The records that follow are to be printed exactly, with no images.

▸ **Source data**:
########################################

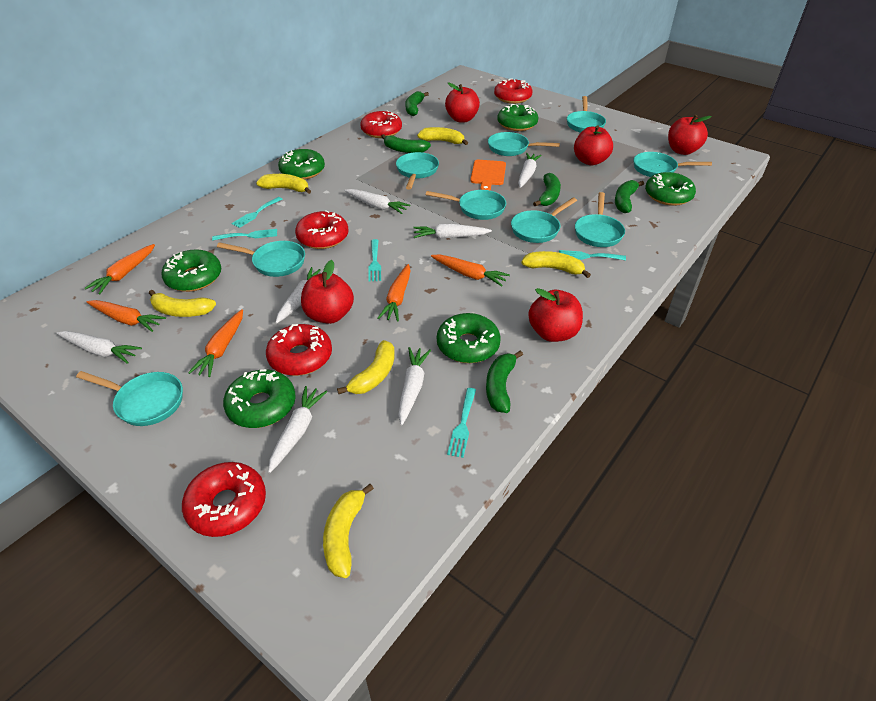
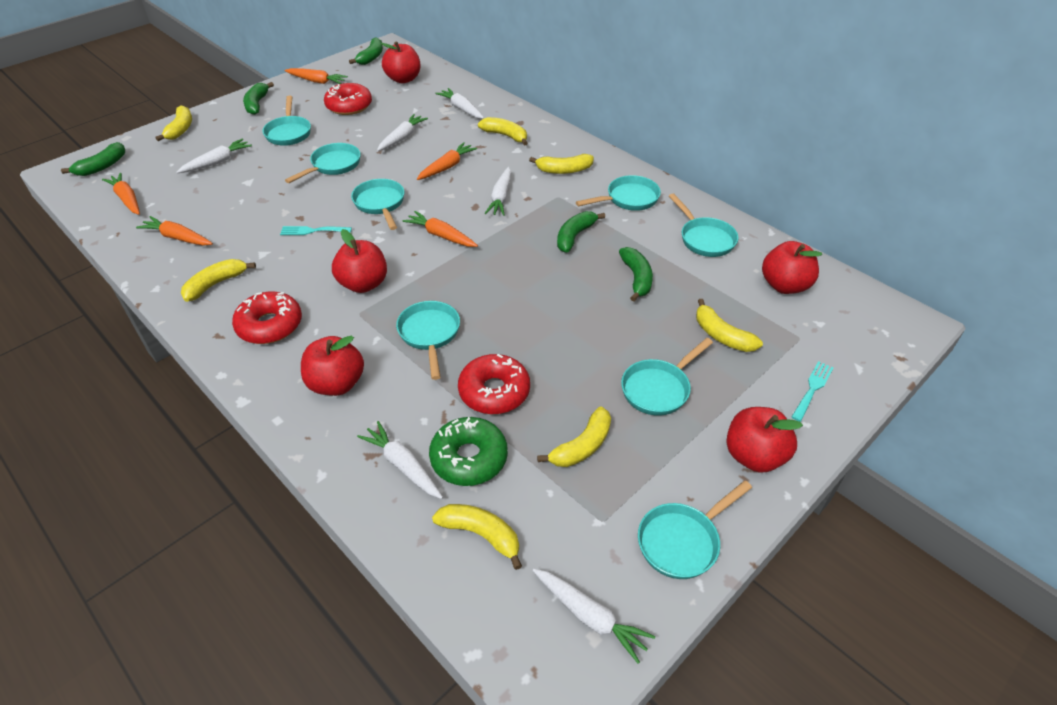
green donut: 6 -> 1
orange cutting board: 1 -> 0
red donut: 5 -> 3
turquoise fork: 5 -> 2
turquoise pan: 9 -> 8
white carrot: 7 -> 6
yellow banana: 6 -> 7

########################################

▸ **Task result**:
green donut: 6 -> 1
orange cutting board: 1 -> 0
red donut: 5 -> 3
turquoise fork: 5 -> 2
turquoise pan: 9 -> 8
white carrot: 7 -> 6
yellow banana: 6 -> 7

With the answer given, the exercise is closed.